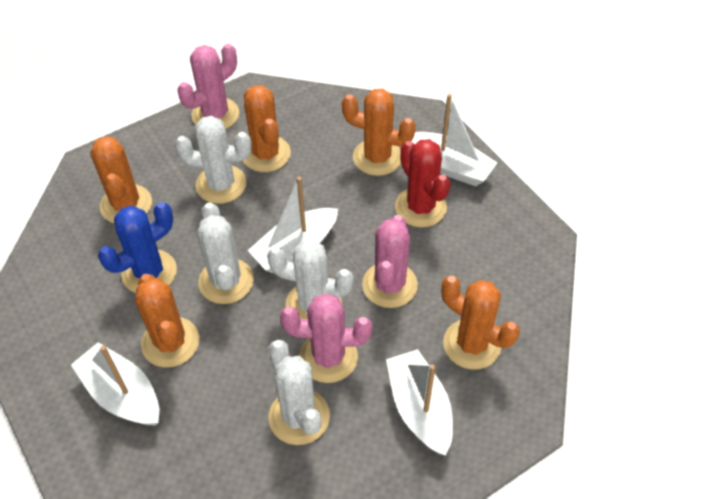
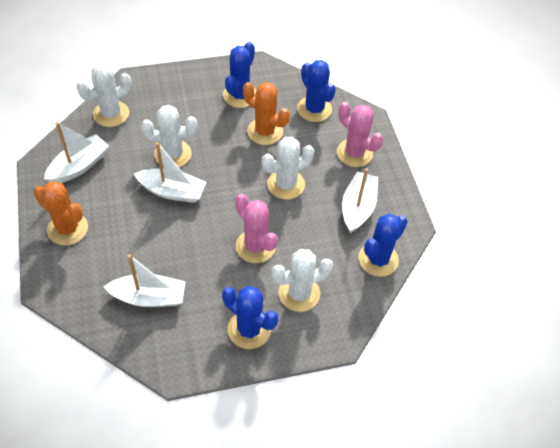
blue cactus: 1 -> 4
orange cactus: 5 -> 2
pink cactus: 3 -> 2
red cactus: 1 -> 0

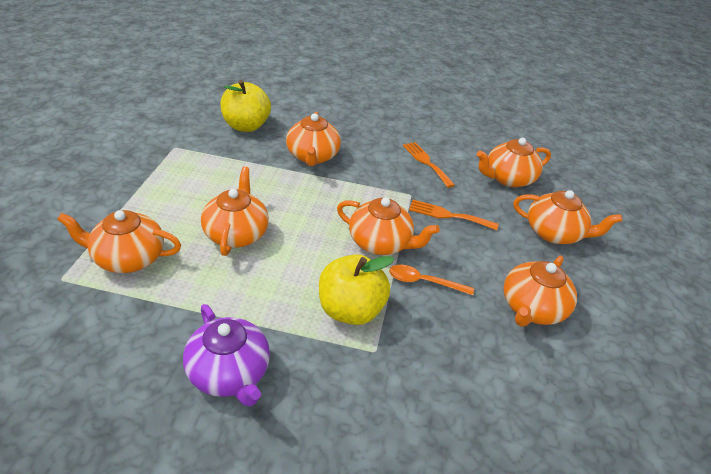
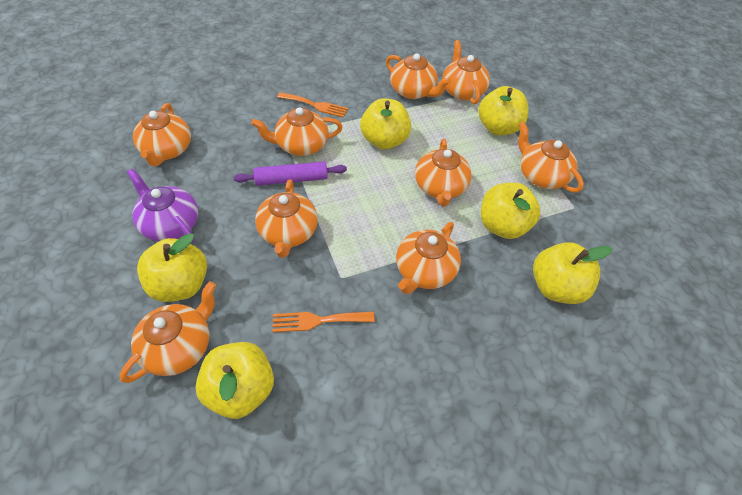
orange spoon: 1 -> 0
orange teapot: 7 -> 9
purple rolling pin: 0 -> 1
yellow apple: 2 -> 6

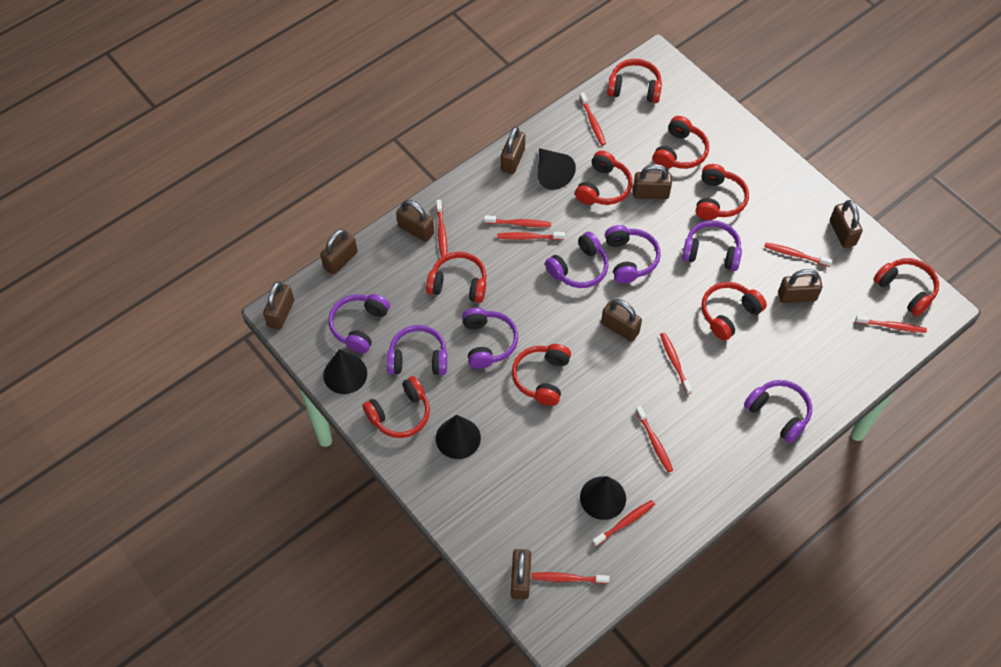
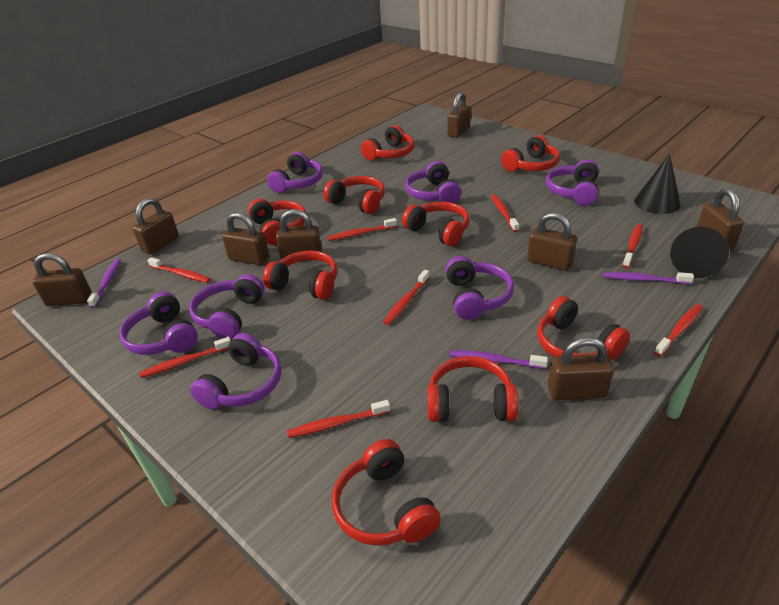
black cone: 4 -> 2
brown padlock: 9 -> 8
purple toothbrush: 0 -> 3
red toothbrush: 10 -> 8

Problem description -> An exact restatement of the lines from the one holding "yellow apple: 2 -> 6" through the end of the entries, both ends included, is the whole answer. Pictures stay out.

Response below ->
yellow apple: 2 -> 6

black cone: 4 -> 2
brown padlock: 9 -> 8
purple toothbrush: 0 -> 3
red toothbrush: 10 -> 8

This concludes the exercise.